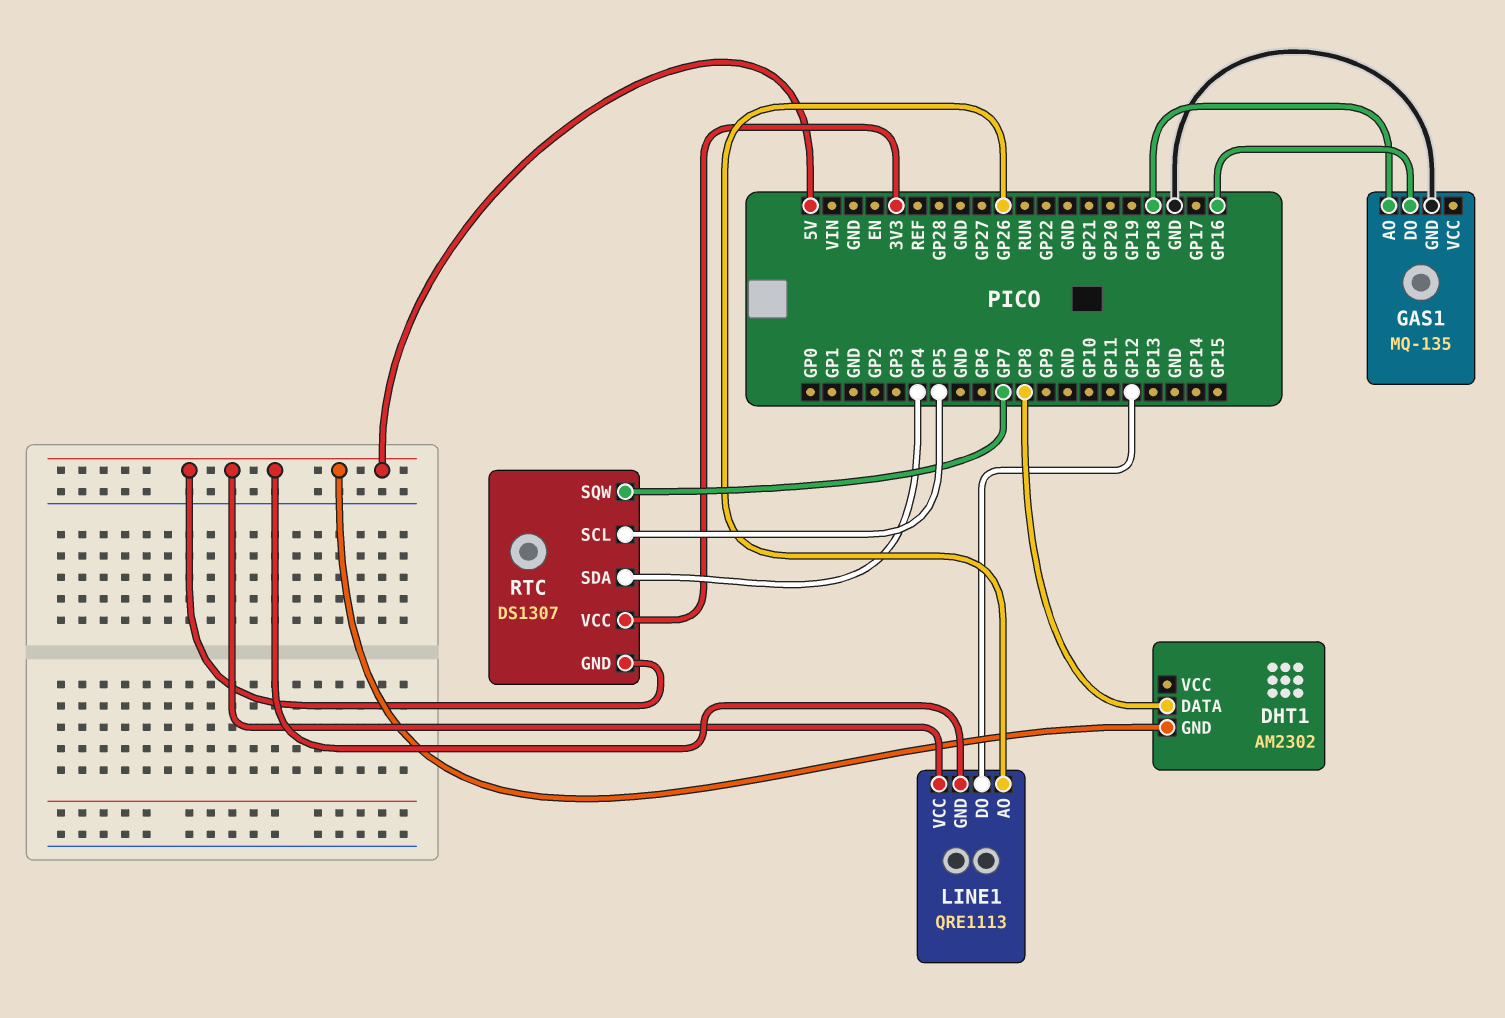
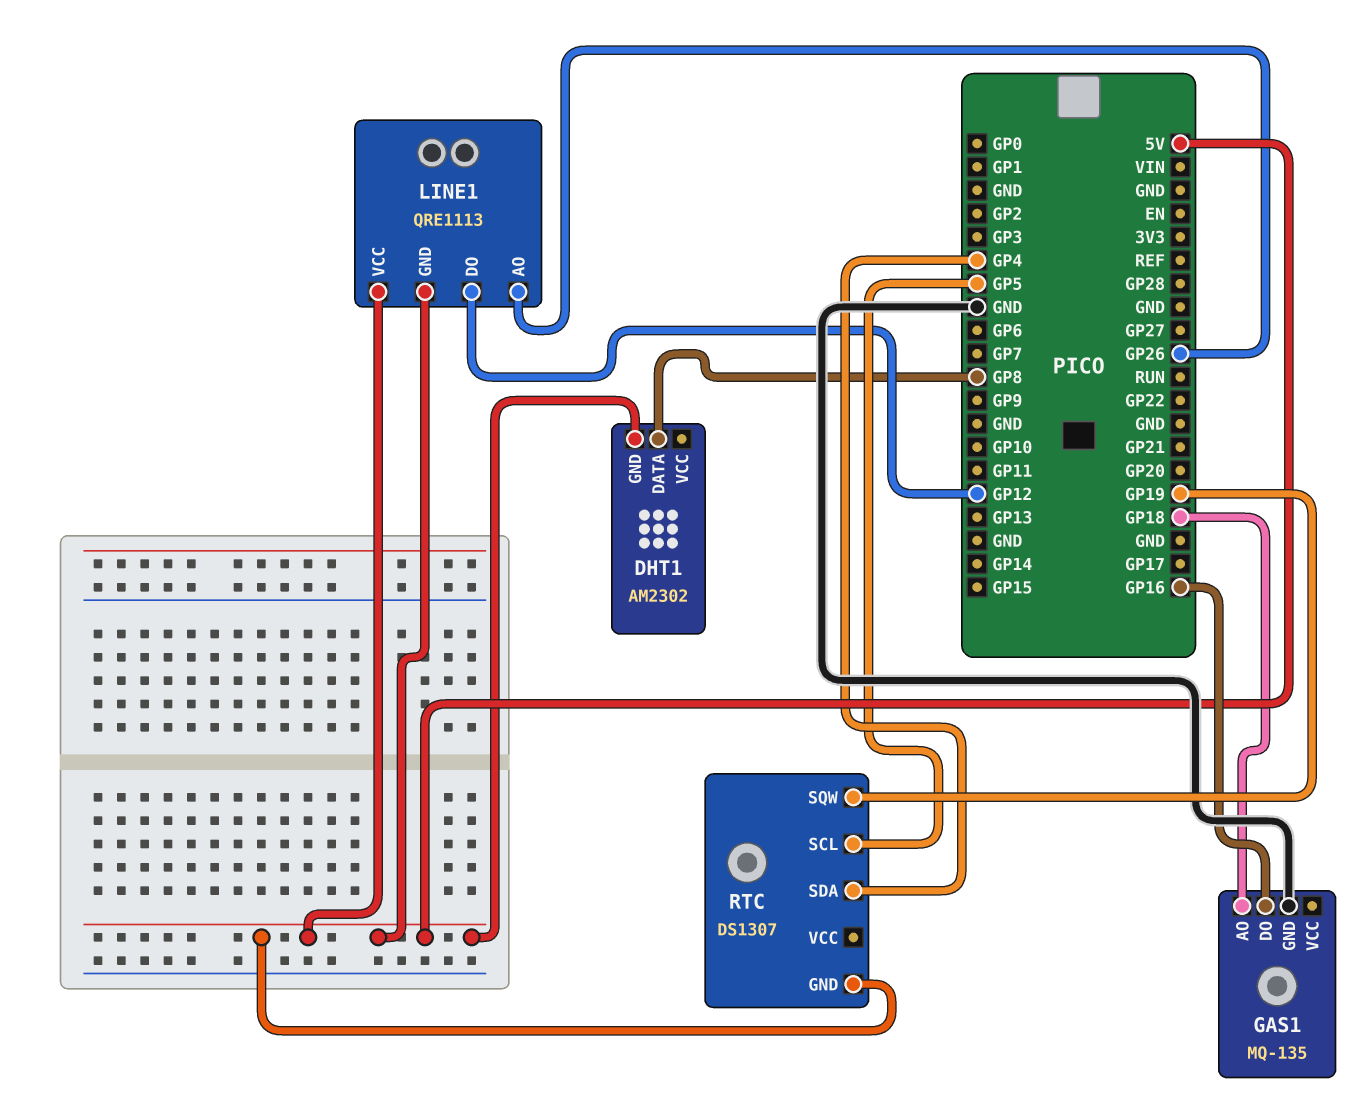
RTC pin SQW: GP7 -> GP19
RTC pin VCC: 3V3 -> none

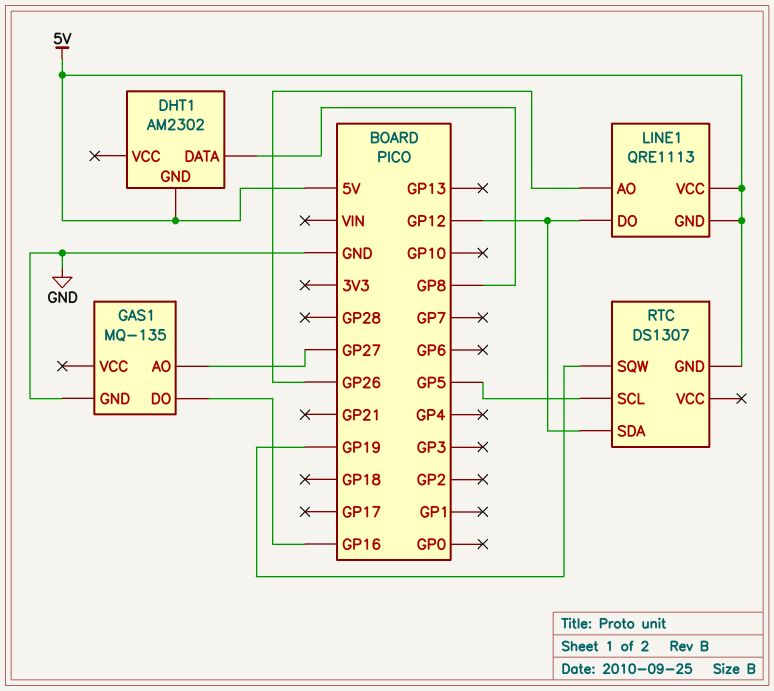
GAS1 pin AO: GP18 -> GP27
RTC pin SDA: GP4 -> GP12

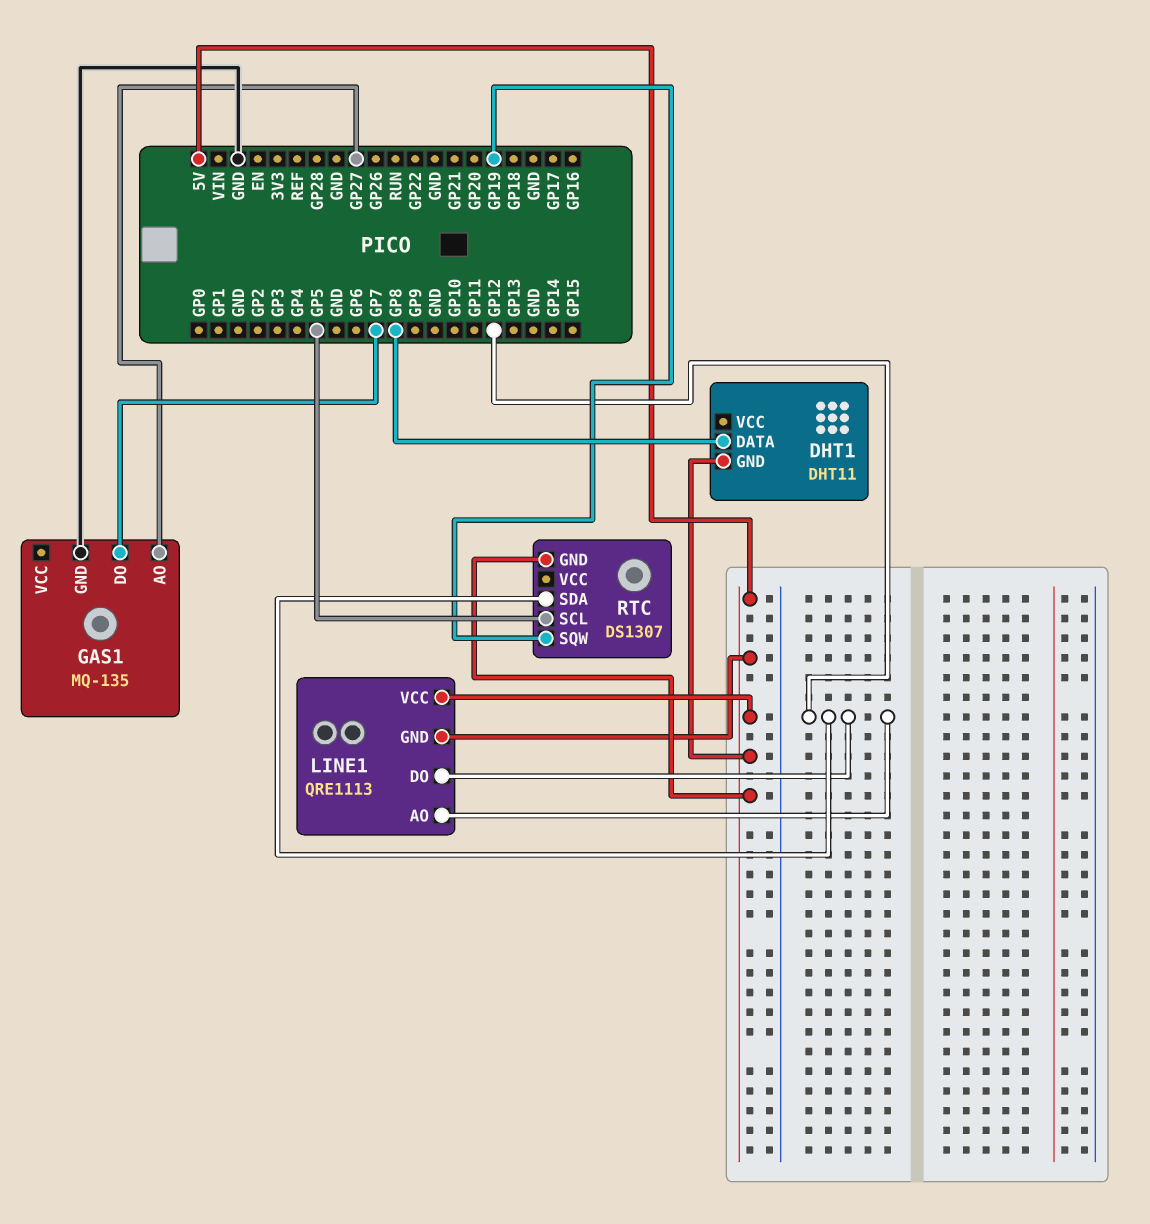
DHT1: AM2302 -> DHT11
GAS1 pin DO: GP16 -> GP7
LINE1 pin AO: GP26 -> GP12

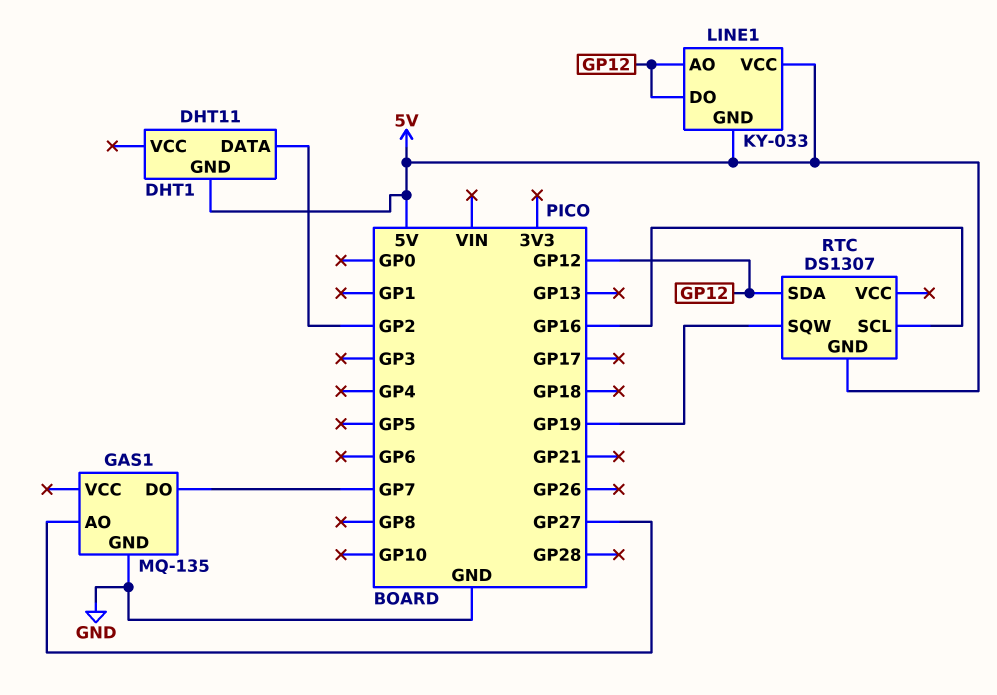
DHT1 pin DATA: GP8 -> GP2
LINE1: QRE1113 -> KY-033
RTC pin SCL: GP5 -> GP16

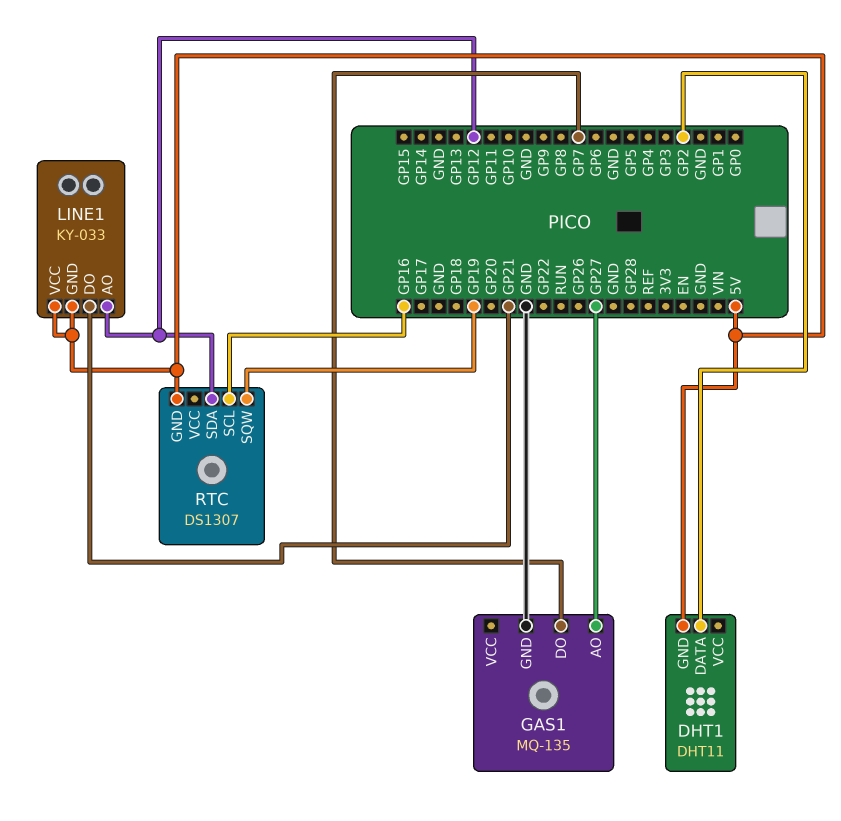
LINE1 pin DO: GP12 -> GP21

● EXERCISE REQUIREMENTS:
Do not include the pictures. Quote only the lines from the line with "LINE1: QRE1113 -> KY-033" through the end of the material, both ends included, exactly.

● RESPONSE BOX:
LINE1: QRE1113 -> KY-033
RTC pin SCL: GP5 -> GP16

LINE1 pin DO: GP12 -> GP21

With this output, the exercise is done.